(RECORDS TO PROCESS):
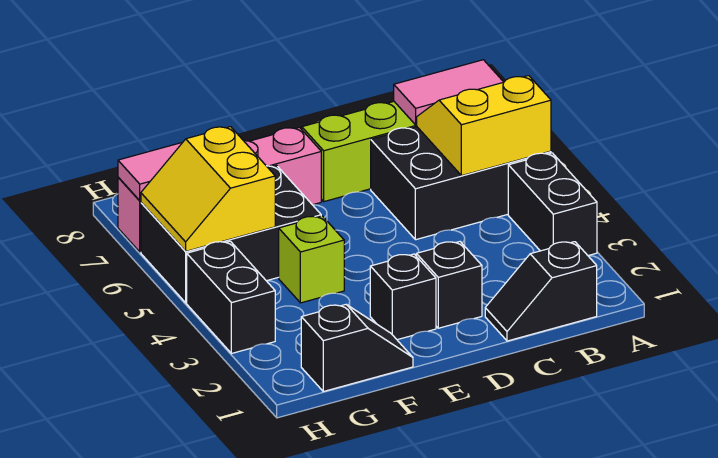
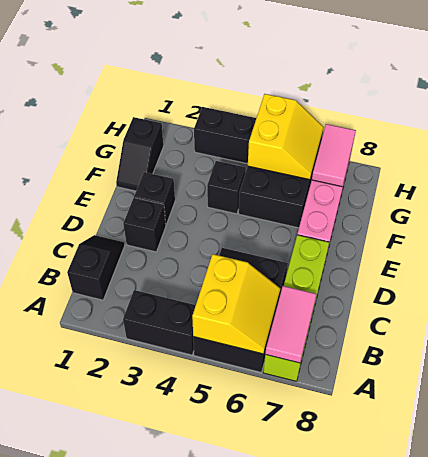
lime brick F4 level 1 -> black brick F4 level 1
yellow slope G5:H6 level 2 top G -> yellow slope G5:H6 level 2 top 5

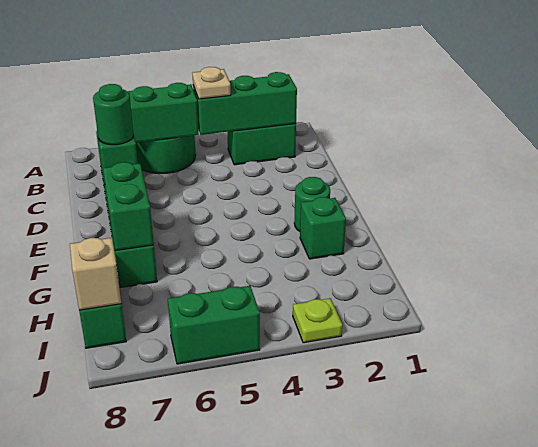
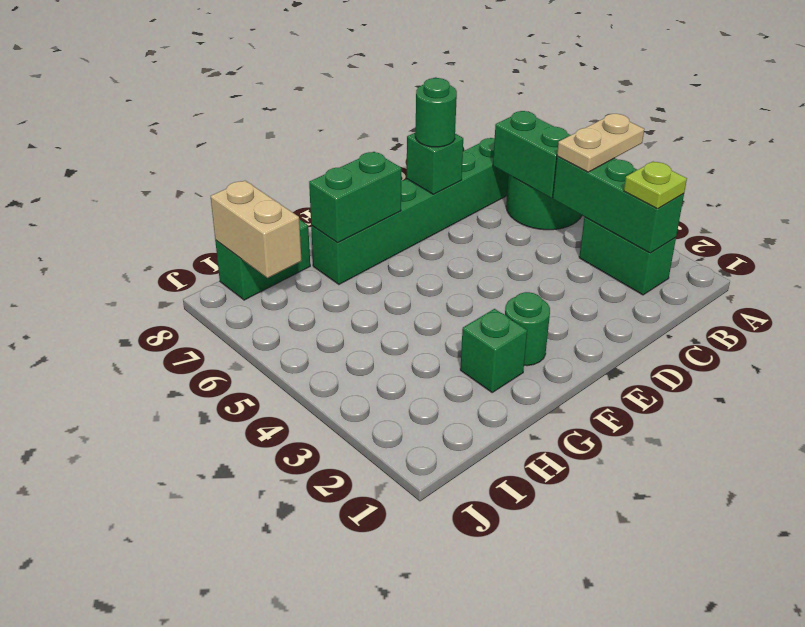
tan plate B4 level 3 -> tan plate A4:B4 level 3
tan brick I8 level 2 -> tan brick I7:I8 level 2
lime plate J3 level 1 -> lime plate B2 level 3
green brick J5:J6 level 1 -> none

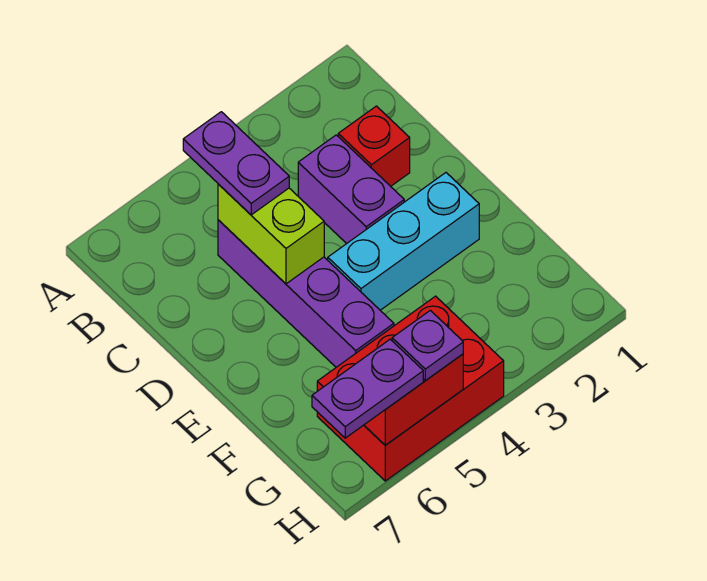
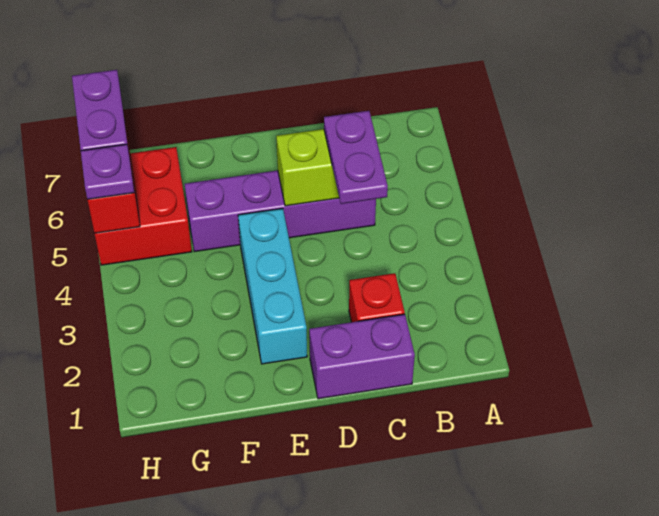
purple plate B5:C5 level 3 -> purple plate C4:C5 level 3
purple brick C3:D3 level 1 -> purple brick C1:D1 level 1
red brick G4:H6 level 1 -> red brick G5:H6 level 1

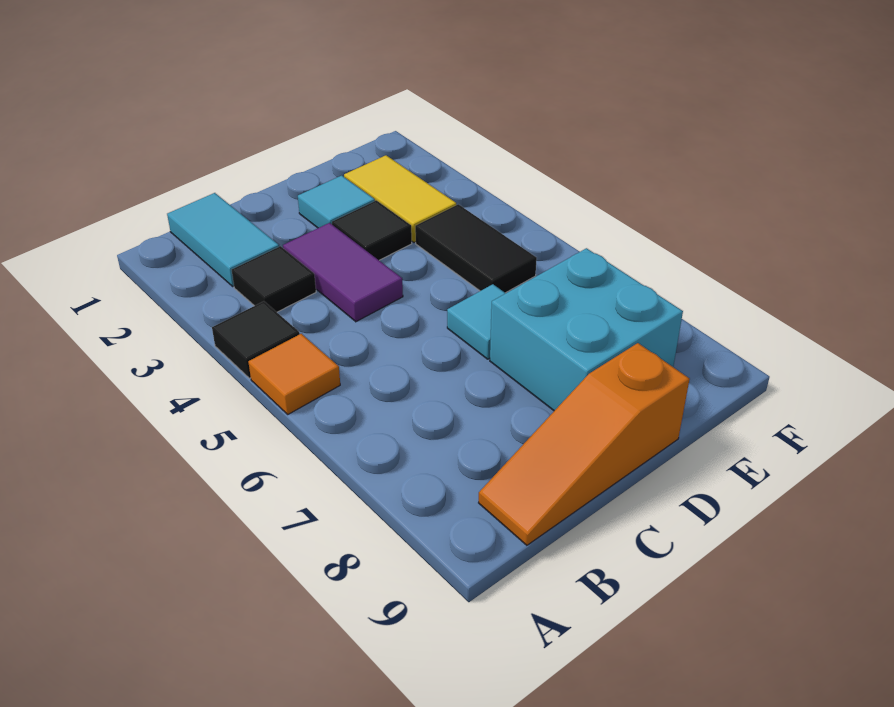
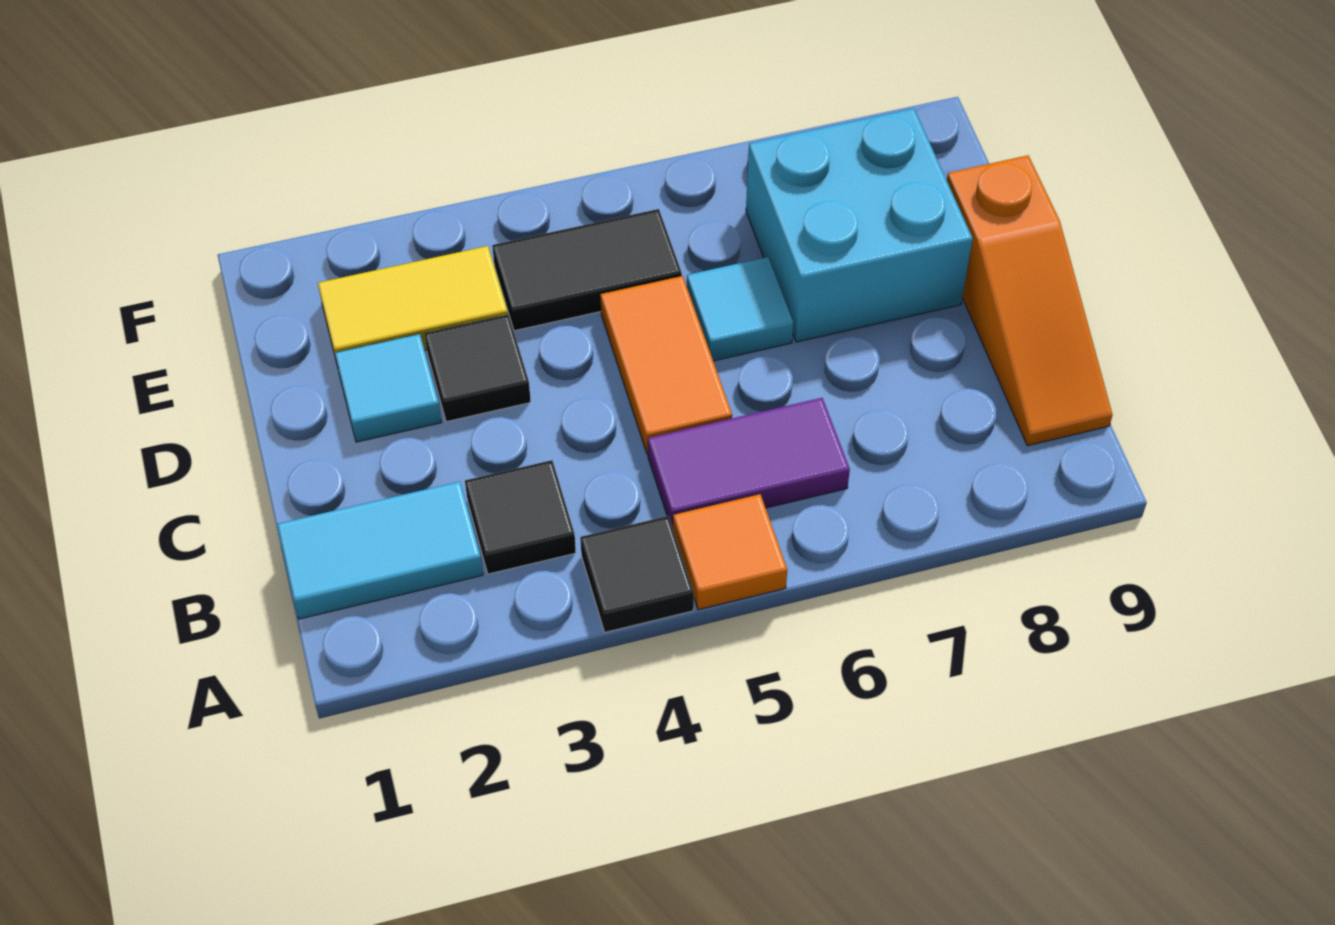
purple tile C3:C4 level 1 -> purple tile B5:B6 level 1
none -> orange tile C5:D5 level 1

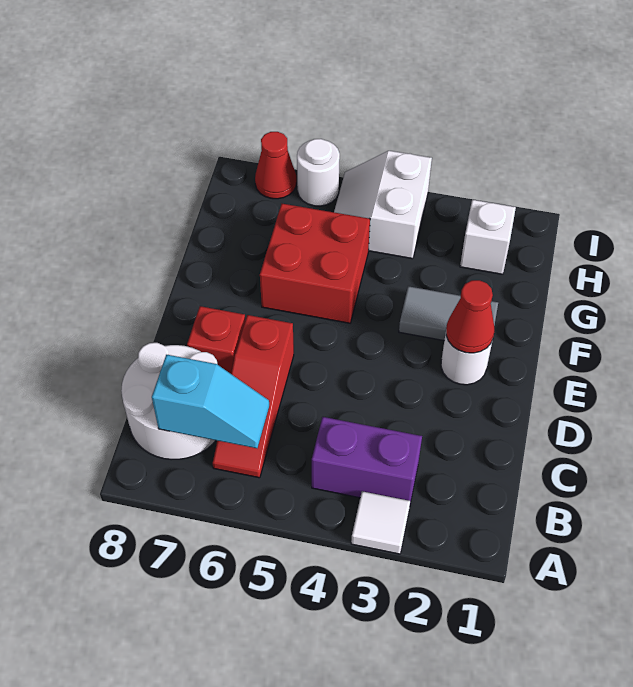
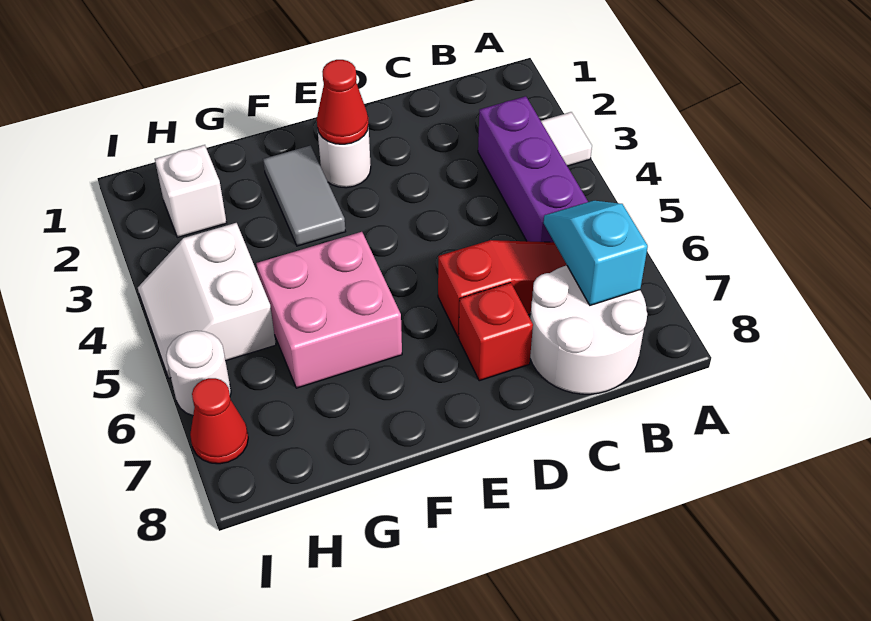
purple brick B3:B4 level 1 -> purple brick B3:B5 level 1
red brick F5:G6 level 1 -> pink brick F5:G6 level 1
white slope H4:I5 level 1 top 4 -> white slope H4:I5 level 1 top H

(TASK): Return only those lines of the records that contain the string "tile".

(TASK SOLUTION):
purple tile C3:C4 level 1 -> purple tile B5:B6 level 1
none -> orange tile C5:D5 level 1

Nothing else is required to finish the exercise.